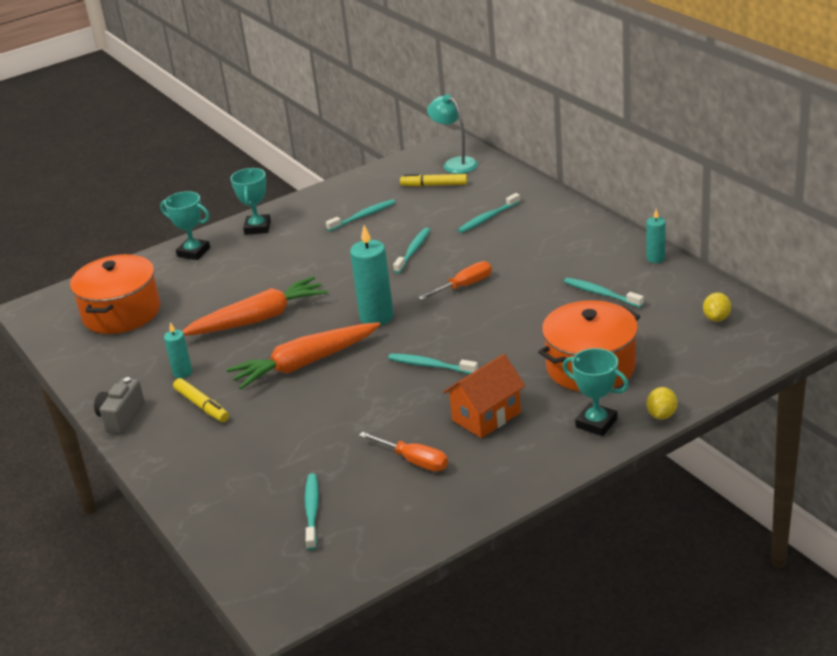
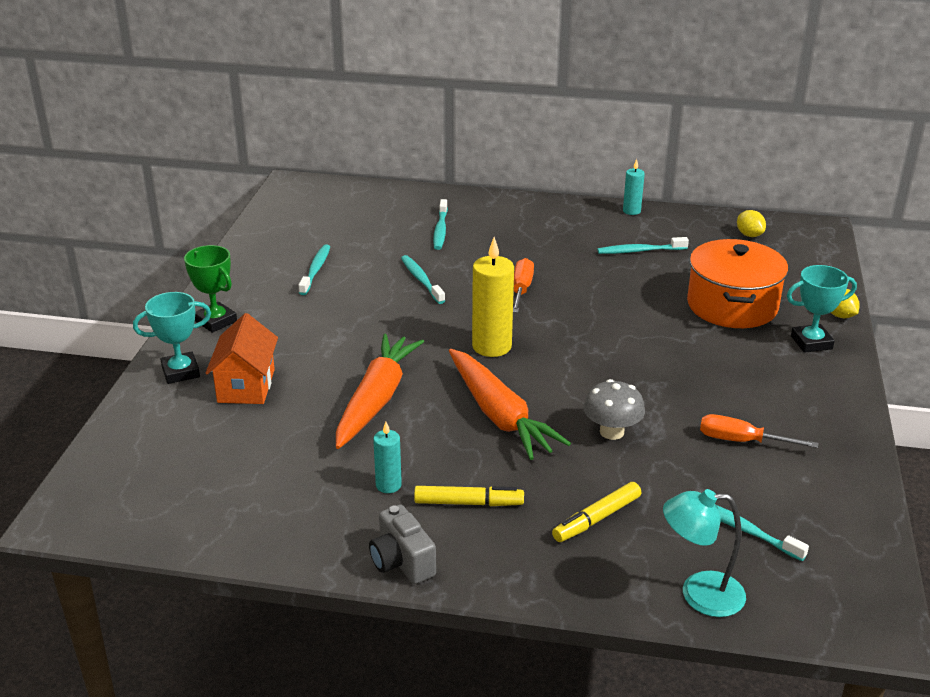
camera: 50 degrees left, 0 degrees up
(121, 313) = (201, 465): orange pot -> none
(257, 228) = (216, 321): turquoise trophy -> green trophy
(304, 364) = (499, 415): orange carrot -> orange carrot turned 45 degrees counterclockwise
(347, 409) = (611, 432): none -> grey mushroom
(376, 317) = (491, 346): turquoise candle -> yellow candle
(414, 461) = (742, 441): orange screwdriver -> orange screwdriver turned 150 degrees counterclockwise
(430, 365) = (612, 362): turquoise toothbrush -> none
(434, 185) = (339, 221): yellow marker -> yellow marker (596, 519)
(455, 163) = (326, 197): turquoise lamp -> turquoise lamp (699, 594)
(486, 416) = (729, 378): orange house -> orange house (246, 386)

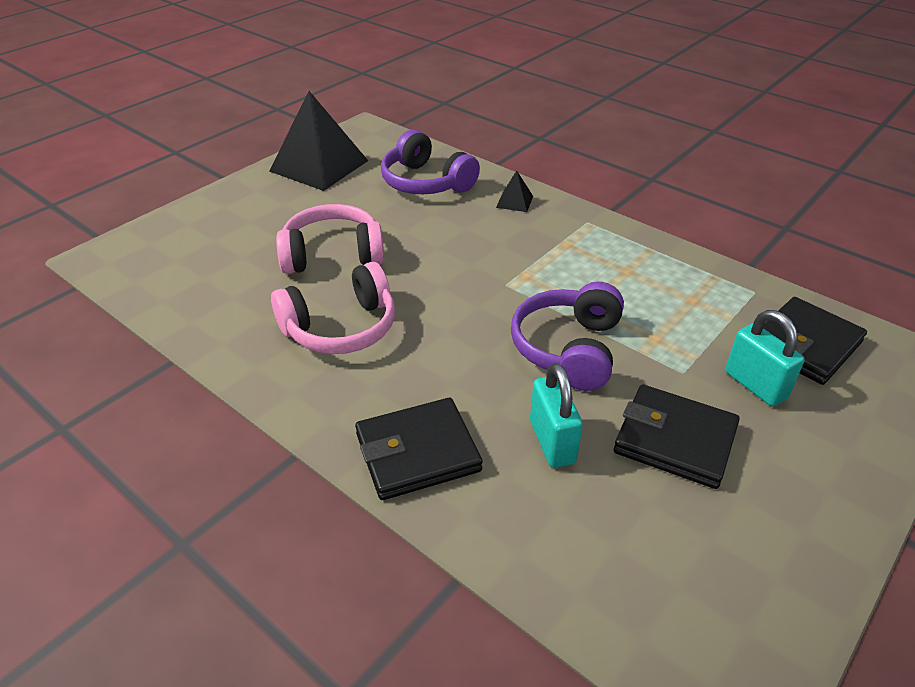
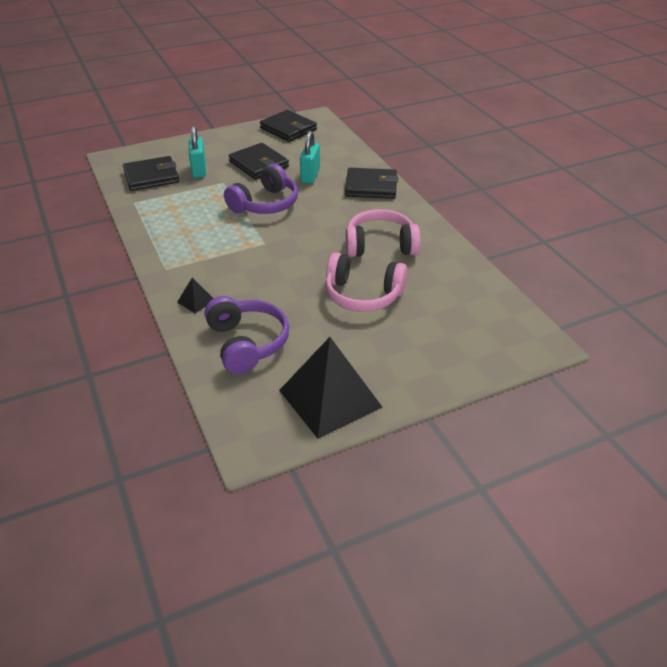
camera: 155 degrees left, 0 degrees up
(745, 603) = (288, 129): none -> black wallet

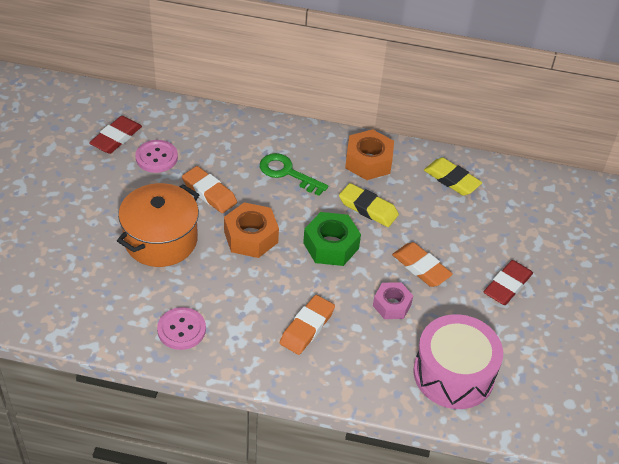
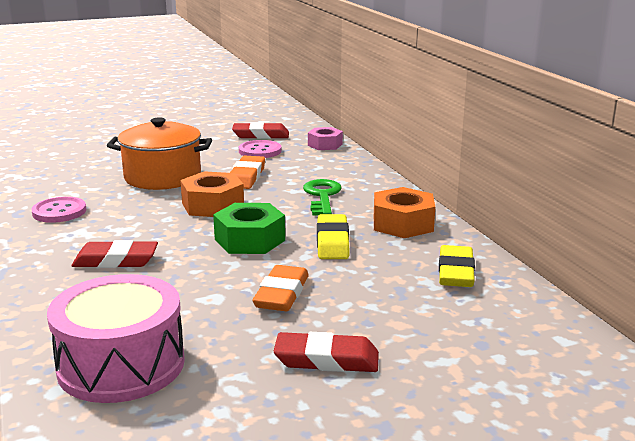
camera: 60 degrees right, 25 degrees down
(307, 327) = (116, 260): orange eraser -> red eraser
(392, 305) = (199, 294): pink nut -> pink nut (325, 145)

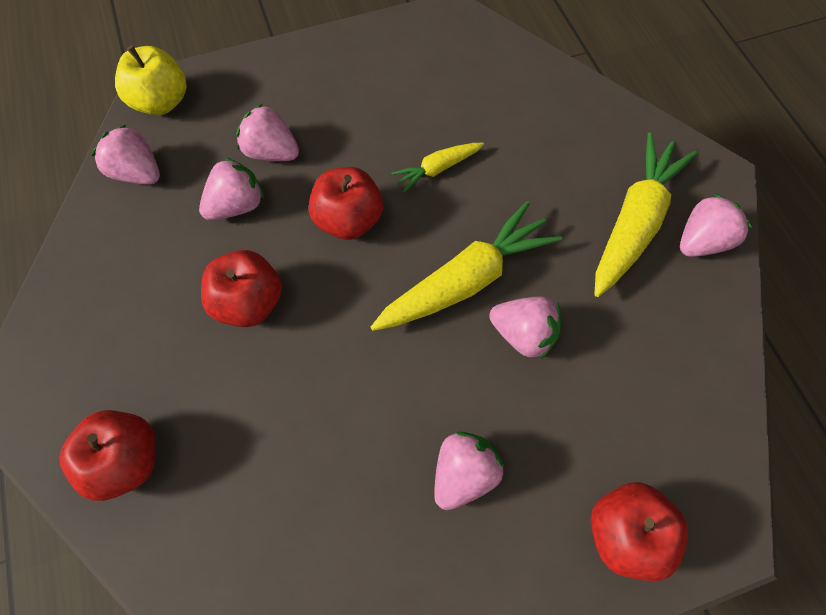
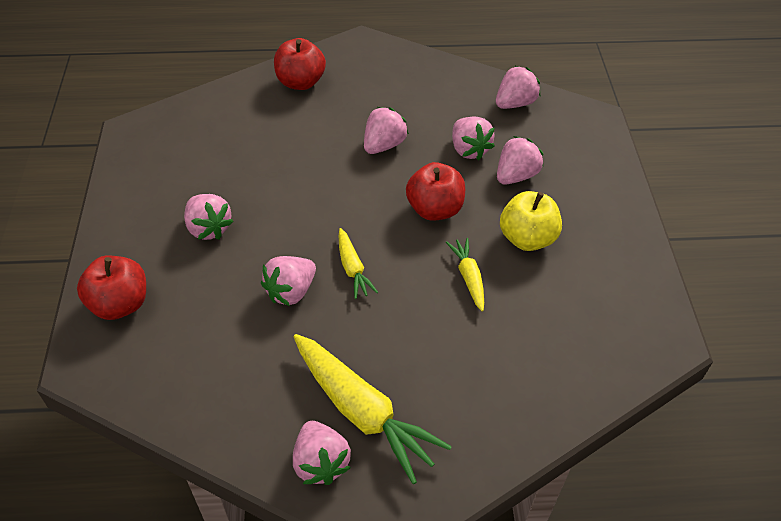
camera: 105 degrees right, 15 degrees down
(161, 102) = (583, 121): yellow apple -> yellow apple (527, 238)
(249, 303) = (383, 145): red apple -> pink strawberry
(466, 280) = (353, 269): yellow carrot -> yellow carrot, size x0.51

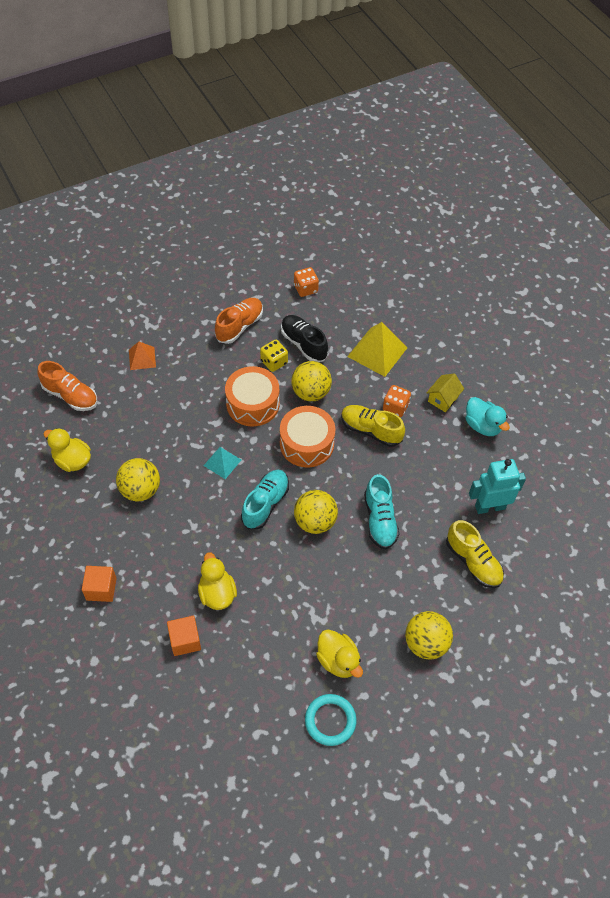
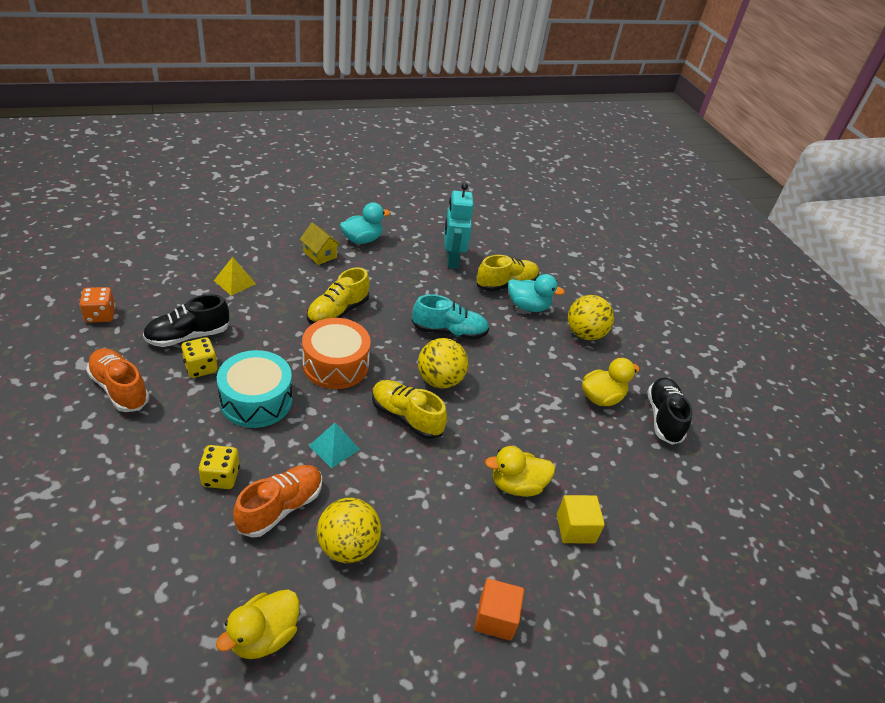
camera: 85 degrees left, 15 degrees down
(70, 396) = (129, 626): orange shoe -> orange shoe (280, 507)
(142, 358) = (108, 511): orange pyramid -> none
(180, 404) = (221, 477): none -> yellow dice
(185, 640) = (575, 528): orange cube -> yellow cube
(253, 404) = (256, 400): orange drum -> turquoise drum
(265, 504) = (406, 417): turquoise shoe -> yellow shoe
(310, 392) = (264, 346): yellow ball -> none
(330, 720) = (663, 417): turquoise ring -> black shoe
(377, 352) = (235, 282): yellow pyramid -> yellow pyramid, size x0.57
(395, 407) = (315, 287): orange dice -> none
(446, 585) = (528, 306): none -> turquoise duck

**THE TASK:** Only the lines from the one holding "(180, 404) = (221, 477): none -> yellow dice" through the end of the listing should be given again, exactly and with both ends included.

**SOLVED EXERCISE:**
(180, 404) = (221, 477): none -> yellow dice
(185, 640) = (575, 528): orange cube -> yellow cube
(253, 404) = (256, 400): orange drum -> turquoise drum
(265, 504) = (406, 417): turquoise shoe -> yellow shoe
(310, 392) = (264, 346): yellow ball -> none
(330, 720) = (663, 417): turquoise ring -> black shoe
(377, 352) = (235, 282): yellow pyramid -> yellow pyramid, size x0.57
(395, 407) = (315, 287): orange dice -> none
(446, 585) = (528, 306): none -> turquoise duck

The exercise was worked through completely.